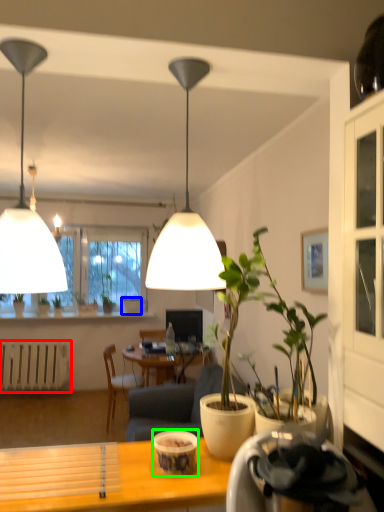
Question: Which is nearer to the radiator (highlighted by a red box)? flowerpot (highlighted by a blue box) or coffee cup (highlighted by a green box).

Choices:
 (A) flowerpot
 (B) coffee cup

Answer: (A)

◆ ◆ ◆ ◆

- [Do this] Transcribe the text of every entry above word for word, leaving out the pictures.

- [Correct result]
Question: Which is nearer to the radiator (highlighted by a red box)? flowerpot (highlighted by a blue box) or coffee cup (highlighted by a green box).

Choices:
 (A) flowerpot
 (B) coffee cup

Answer: (A)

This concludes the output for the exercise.